▶ [Extracted information]:

==*==

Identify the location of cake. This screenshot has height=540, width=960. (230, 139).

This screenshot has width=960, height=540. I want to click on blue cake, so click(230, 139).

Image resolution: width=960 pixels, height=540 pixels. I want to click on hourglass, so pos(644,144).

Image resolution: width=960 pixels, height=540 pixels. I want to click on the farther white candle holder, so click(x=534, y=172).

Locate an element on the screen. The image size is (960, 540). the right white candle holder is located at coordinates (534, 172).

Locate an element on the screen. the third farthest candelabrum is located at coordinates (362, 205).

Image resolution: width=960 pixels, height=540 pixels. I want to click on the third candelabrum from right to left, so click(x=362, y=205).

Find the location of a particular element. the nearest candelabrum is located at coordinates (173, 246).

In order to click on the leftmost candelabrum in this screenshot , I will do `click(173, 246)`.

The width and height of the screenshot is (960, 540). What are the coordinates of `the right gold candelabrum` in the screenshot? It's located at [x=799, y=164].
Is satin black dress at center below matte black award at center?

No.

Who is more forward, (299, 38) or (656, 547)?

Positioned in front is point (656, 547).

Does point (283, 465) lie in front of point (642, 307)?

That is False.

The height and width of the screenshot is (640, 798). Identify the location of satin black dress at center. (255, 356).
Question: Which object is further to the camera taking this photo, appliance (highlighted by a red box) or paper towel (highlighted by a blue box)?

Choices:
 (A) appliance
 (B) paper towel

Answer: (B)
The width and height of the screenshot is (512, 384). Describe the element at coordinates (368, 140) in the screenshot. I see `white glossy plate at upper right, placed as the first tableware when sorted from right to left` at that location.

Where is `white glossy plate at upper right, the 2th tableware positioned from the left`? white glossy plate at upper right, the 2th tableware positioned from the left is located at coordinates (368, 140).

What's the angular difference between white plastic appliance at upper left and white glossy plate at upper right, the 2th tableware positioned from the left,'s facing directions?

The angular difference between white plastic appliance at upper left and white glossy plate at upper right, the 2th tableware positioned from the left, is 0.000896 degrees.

==*==

▶ [What this task involves]: Lay out the lines of the data above as a numbered list, from the line containing "Does point (283, 465)" through the end of the data, both included, leaving out blank lines.

▶ [Exercise response]:
1. Does point (283, 465) lie in front of point (642, 307)?
2. That is False.
3. The height and width of the screenshot is (640, 798). Identify the location of satin black dress at center. (255, 356).
4. Question: Which object is further to the camera taking this photo, appliance (highlighted by a red box) or paper towel (highlighted by a blue box)?
5. Choices:
6.  (A) appliance
7.  (B) paper towel
8. Answer: (B)
9. The width and height of the screenshot is (512, 384). Describe the element at coordinates (368, 140) in the screenshot. I see `white glossy plate at upper right, placed as the first tableware when sorted from right to left` at that location.
10. Where is `white glossy plate at upper right, the 2th tableware positioned from the left`? white glossy plate at upper right, the 2th tableware positioned from the left is located at coordinates (368, 140).
11. What's the angular difference between white plastic appliance at upper left and white glossy plate at upper right, the 2th tableware positioned from the left,'s facing directions?
12. The angular difference between white plastic appliance at upper left and white glossy plate at upper right, the 2th tableware positioned from the left, is 0.000896 degrees.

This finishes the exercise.